What you will do :: Output as a JSON list of strings, one per line, the lines of the material from the line with "discounted [380, 759]" to the line with "top is located at coordinates (404, 1557).", skipping any blank lines.

-- BEGIN Data rows --

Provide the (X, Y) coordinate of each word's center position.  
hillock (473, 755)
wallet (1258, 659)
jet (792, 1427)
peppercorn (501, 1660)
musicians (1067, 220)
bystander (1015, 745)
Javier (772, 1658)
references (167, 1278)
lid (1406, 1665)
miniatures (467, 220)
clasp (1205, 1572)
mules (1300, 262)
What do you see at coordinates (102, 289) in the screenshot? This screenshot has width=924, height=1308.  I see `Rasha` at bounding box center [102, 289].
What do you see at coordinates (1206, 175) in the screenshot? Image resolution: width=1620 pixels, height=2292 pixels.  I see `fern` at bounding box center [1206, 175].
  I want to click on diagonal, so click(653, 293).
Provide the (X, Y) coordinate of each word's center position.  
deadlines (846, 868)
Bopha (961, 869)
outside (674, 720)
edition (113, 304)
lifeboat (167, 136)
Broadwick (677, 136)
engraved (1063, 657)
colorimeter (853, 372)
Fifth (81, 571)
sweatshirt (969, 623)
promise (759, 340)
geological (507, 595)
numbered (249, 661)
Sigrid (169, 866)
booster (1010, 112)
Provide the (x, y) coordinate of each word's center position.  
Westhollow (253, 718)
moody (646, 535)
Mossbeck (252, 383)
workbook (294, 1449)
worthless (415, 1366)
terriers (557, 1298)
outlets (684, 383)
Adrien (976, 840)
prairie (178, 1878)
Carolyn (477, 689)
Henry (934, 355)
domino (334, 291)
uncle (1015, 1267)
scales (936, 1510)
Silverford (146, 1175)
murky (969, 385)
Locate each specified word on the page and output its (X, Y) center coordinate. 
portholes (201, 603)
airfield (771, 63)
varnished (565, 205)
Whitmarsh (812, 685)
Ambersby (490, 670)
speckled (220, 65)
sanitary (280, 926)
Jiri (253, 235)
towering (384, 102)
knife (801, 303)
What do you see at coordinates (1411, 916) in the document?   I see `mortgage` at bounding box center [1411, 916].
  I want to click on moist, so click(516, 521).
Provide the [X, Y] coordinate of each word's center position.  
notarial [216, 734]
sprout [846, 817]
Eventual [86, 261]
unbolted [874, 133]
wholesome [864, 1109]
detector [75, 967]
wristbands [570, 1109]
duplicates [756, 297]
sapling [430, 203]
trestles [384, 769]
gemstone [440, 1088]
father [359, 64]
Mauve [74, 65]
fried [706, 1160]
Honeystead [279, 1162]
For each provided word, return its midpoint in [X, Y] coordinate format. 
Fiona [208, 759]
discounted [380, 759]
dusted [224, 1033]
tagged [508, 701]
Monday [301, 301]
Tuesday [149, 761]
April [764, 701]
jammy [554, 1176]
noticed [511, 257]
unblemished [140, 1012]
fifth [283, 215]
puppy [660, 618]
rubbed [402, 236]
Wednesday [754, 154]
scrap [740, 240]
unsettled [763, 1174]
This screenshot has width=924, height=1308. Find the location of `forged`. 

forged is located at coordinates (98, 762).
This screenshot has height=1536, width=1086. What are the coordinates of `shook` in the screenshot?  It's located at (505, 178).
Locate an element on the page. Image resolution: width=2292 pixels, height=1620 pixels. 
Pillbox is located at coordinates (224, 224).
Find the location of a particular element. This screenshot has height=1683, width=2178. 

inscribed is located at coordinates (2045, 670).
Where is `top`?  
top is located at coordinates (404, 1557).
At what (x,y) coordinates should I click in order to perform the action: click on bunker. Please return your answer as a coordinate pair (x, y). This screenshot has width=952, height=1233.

-- END Data rows --

Complete answer ::
[
  "discounted [380, 759]",
  "dusted [224, 1033]",
  "tagged [508, 701]",
  "Monday [301, 301]",
  "Tuesday [149, 761]",
  "April [764, 701]",
  "jammy [554, 1176]",
  "noticed [511, 257]",
  "unblemished [140, 1012]",
  "fifth [283, 215]",
  "puppy [660, 618]",
  "rubbed [402, 236]",
  "Wednesday [754, 154]",
  "scrap [740, 240]",
  "unsettled [763, 1174]",
  "This screenshot has width=924, height=1308. Find the location of `forged`. ",
  "forged is located at coordinates (98, 762).",
  "This screenshot has height=1536, width=1086. What are the coordinates of `shook` in the screenshot?  It's located at (505, 178).",
  "Locate an element on the page. Image resolution: width=2292 pixels, height=1620 pixels. ",
  "Pillbox is located at coordinates (224, 224).",
  "Find the location of a particular element. This screenshot has height=1683, width=2178. ",
  "inscribed is located at coordinates (2045, 670).",
  "Where is `top`?  ",
  "top is located at coordinates (404, 1557)."
]